Object change listings:
++++++++++++++++++++
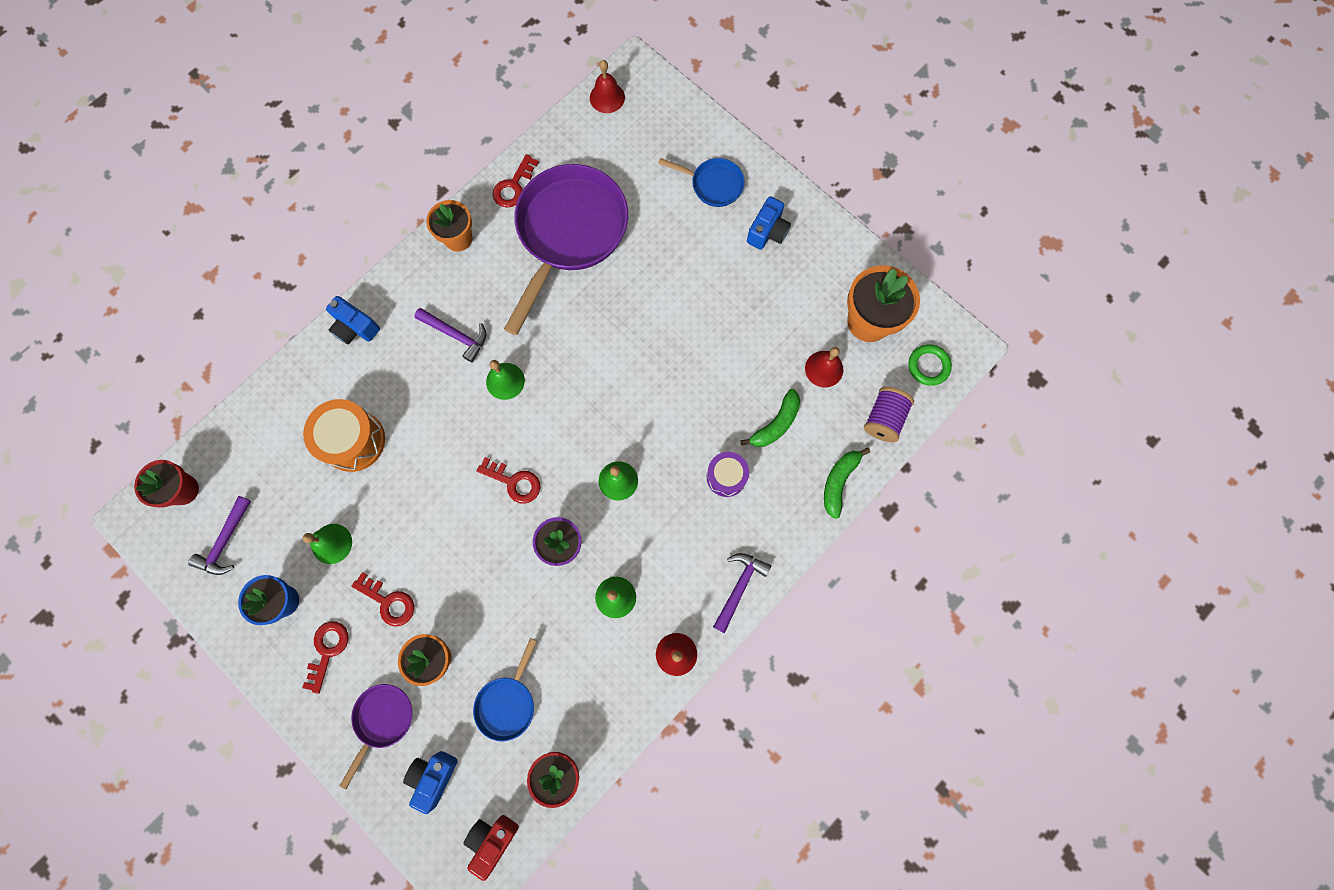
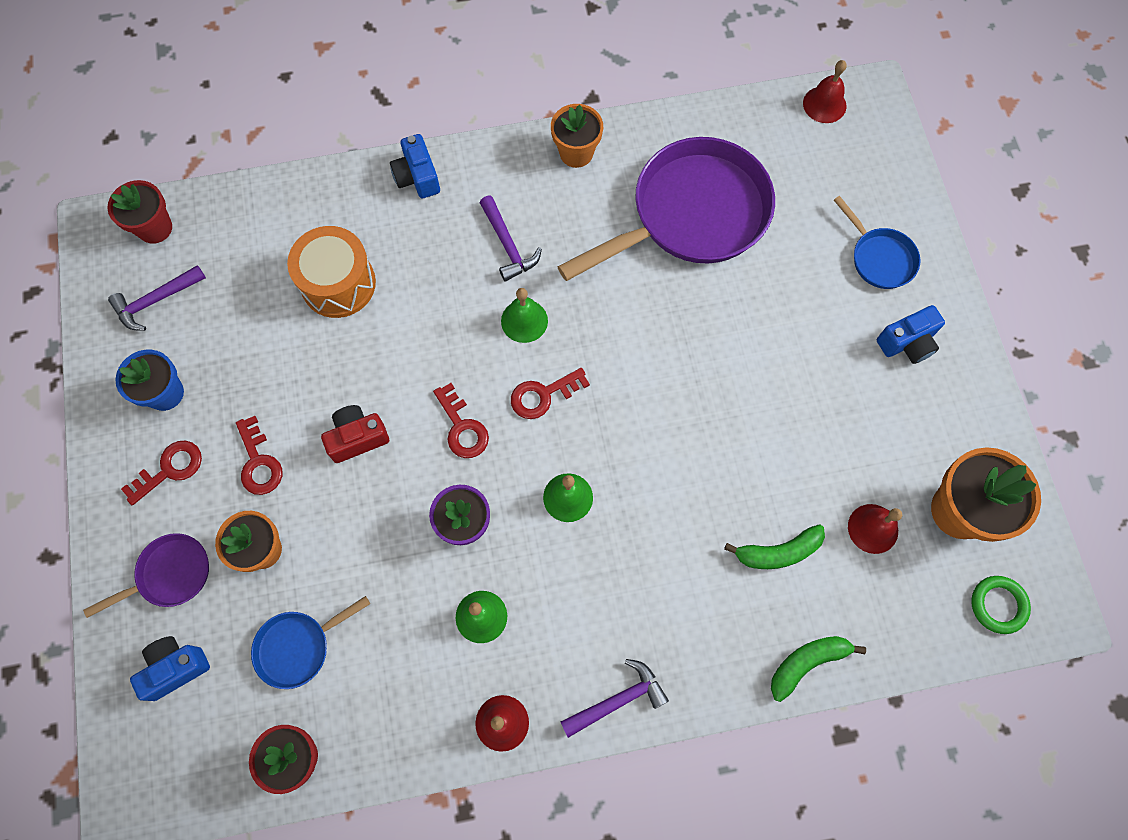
camera: 35 degrees right, 5 degrees down
(332, 543) = (248, 368): green bell -> none
(492, 839) = (184, 776): red camera -> red camera (357, 438)
(513, 186) = (667, 135): red key -> red key (543, 395)
(726, 477) = (685, 571): purple drum -> none
(884, 419) = (905, 629): purple spool -> none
++++++++++++++++++++
> **What to do**
An exact copy of the entries, minus the pictures, is what's needed here.

> **Response box**
camera: 35 degrees right, 5 degrees down
(332, 543) = (248, 368): green bell -> none
(492, 839) = (184, 776): red camera -> red camera (357, 438)
(513, 186) = (667, 135): red key -> red key (543, 395)
(726, 477) = (685, 571): purple drum -> none
(884, 419) = (905, 629): purple spool -> none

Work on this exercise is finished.